Assignment: Using the listing below, please gather every line containing the word "none".

Records for processing:
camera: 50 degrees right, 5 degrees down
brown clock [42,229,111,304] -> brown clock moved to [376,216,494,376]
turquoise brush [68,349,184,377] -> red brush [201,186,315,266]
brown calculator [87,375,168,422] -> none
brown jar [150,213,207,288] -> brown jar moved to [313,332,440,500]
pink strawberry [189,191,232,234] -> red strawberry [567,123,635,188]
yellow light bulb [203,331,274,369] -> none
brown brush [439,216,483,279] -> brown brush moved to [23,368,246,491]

---

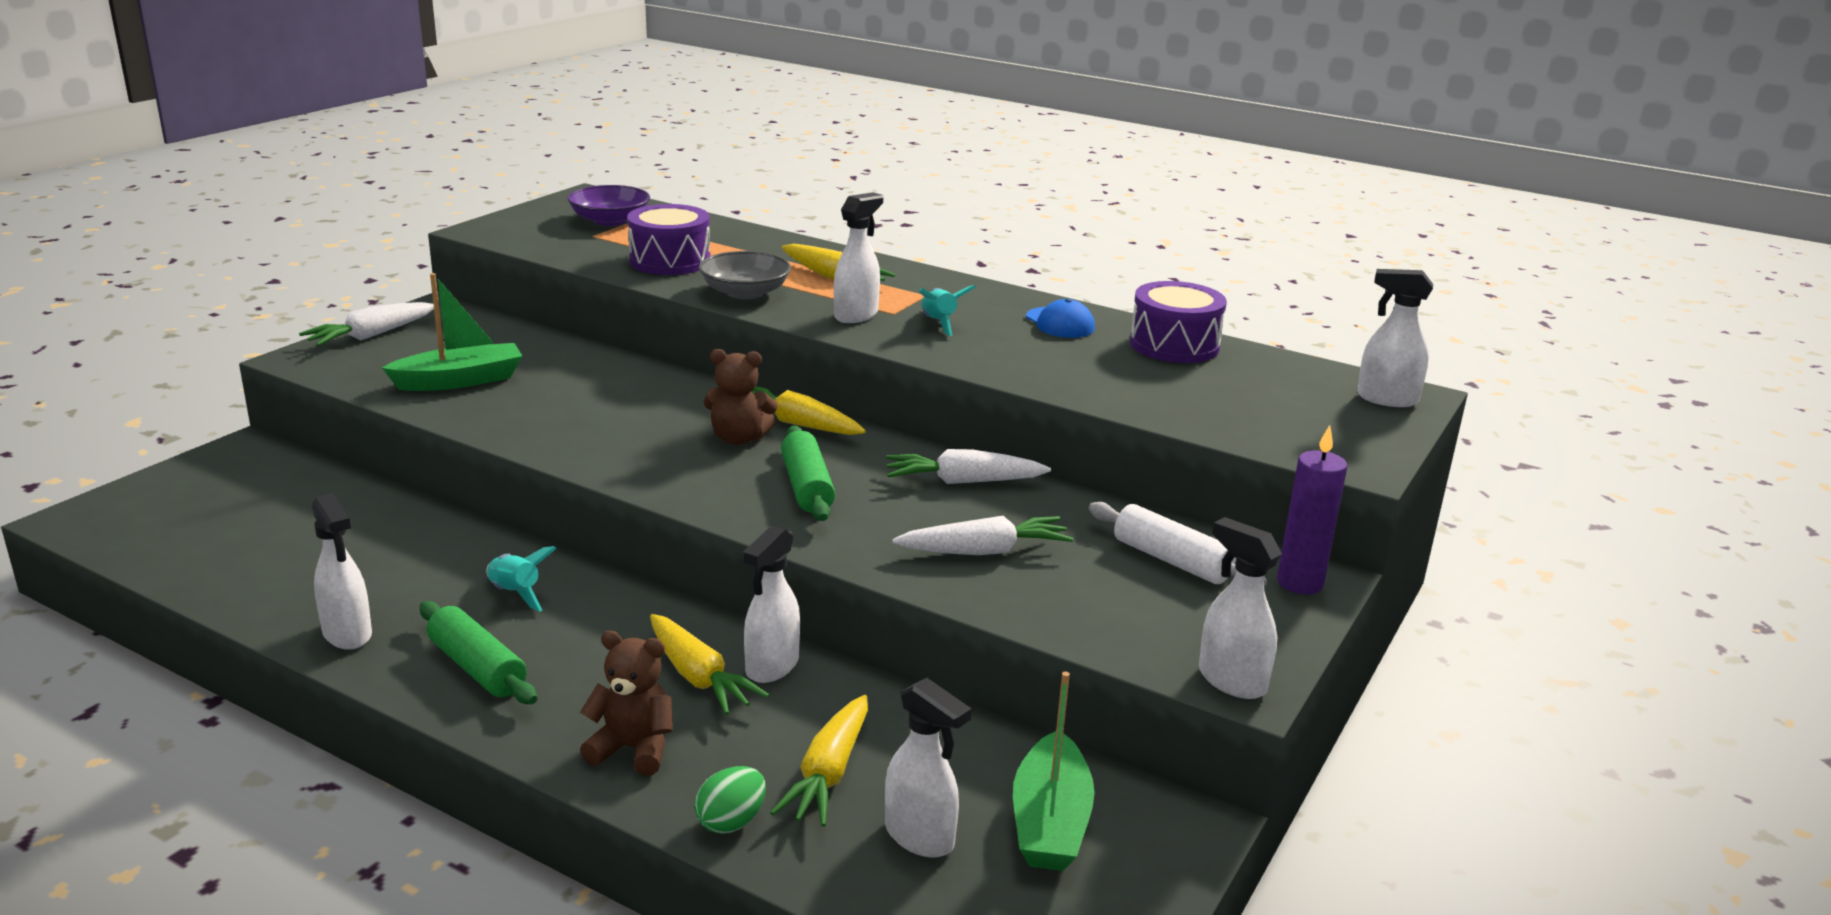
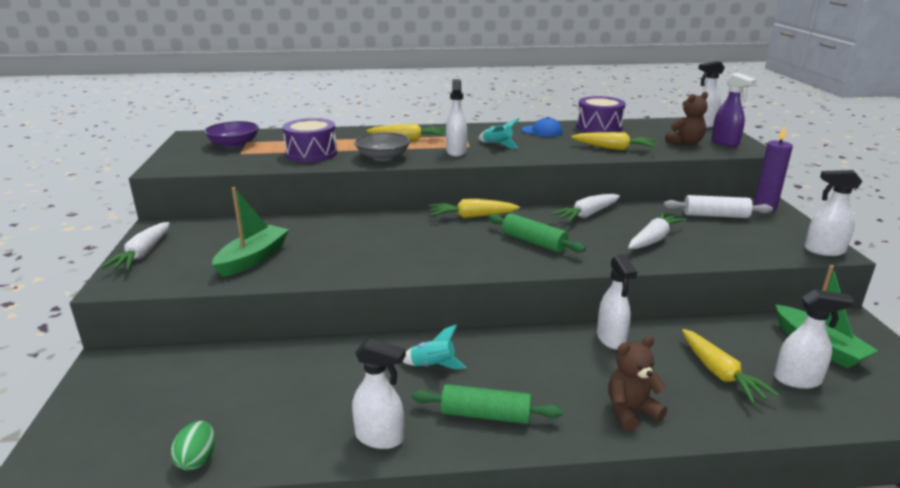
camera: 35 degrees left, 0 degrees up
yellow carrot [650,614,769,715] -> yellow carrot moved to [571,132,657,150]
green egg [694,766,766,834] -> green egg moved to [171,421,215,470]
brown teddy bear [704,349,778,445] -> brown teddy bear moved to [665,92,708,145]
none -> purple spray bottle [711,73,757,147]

Answer for the task:
brown calculator [87,375,168,422] -> none
yellow light bulb [203,331,274,369] -> none
none -> purple spray bottle [711,73,757,147]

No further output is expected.